== Segment start ==

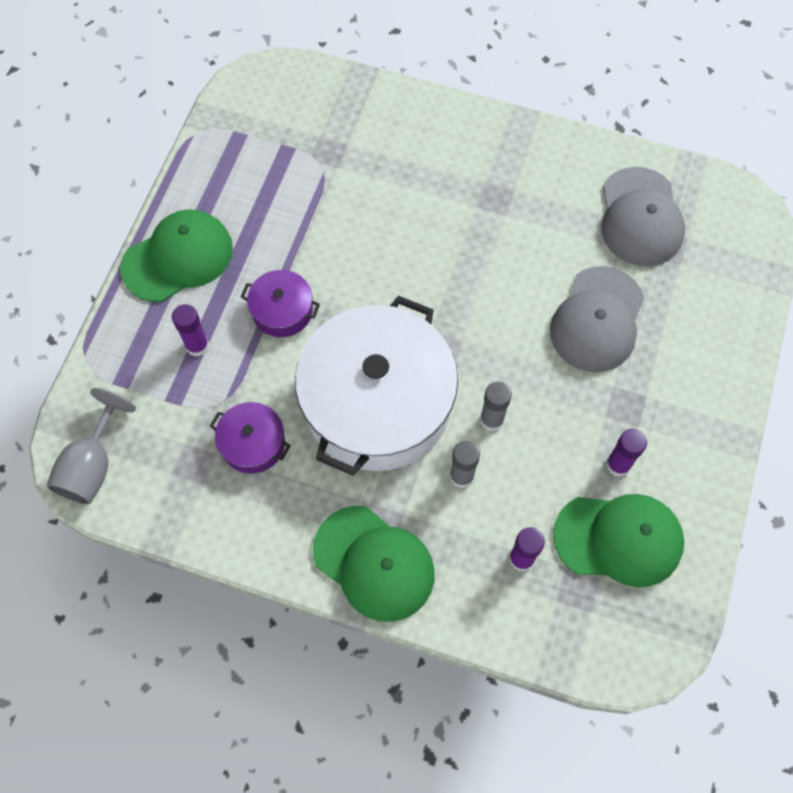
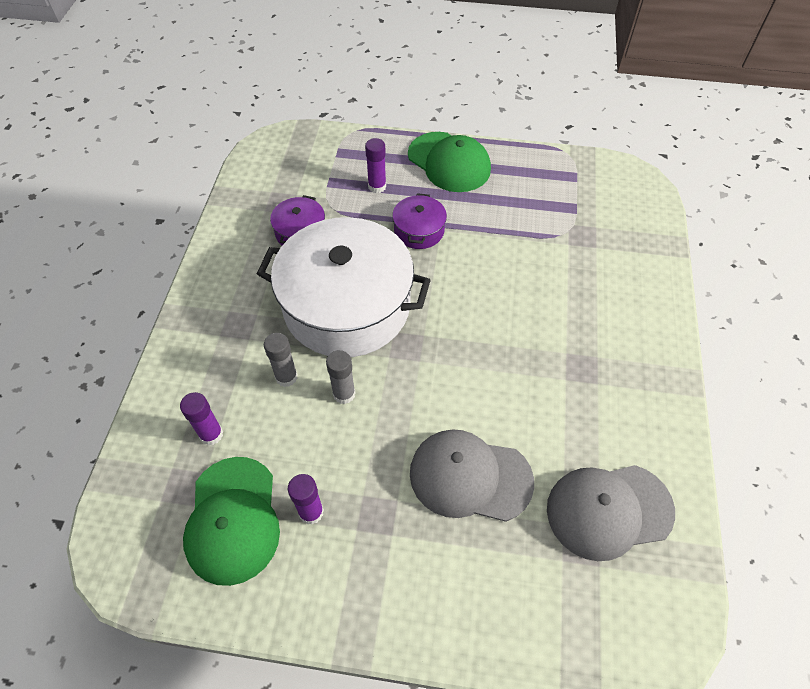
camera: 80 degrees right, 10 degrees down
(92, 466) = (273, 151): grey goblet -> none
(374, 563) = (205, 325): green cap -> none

== Segment end ==

• Prompt: Could the data above be returned in full, exactly, with every image left out?

• Solution to the problem:
camera: 80 degrees right, 10 degrees down
(92, 466) = (273, 151): grey goblet -> none
(374, 563) = (205, 325): green cap -> none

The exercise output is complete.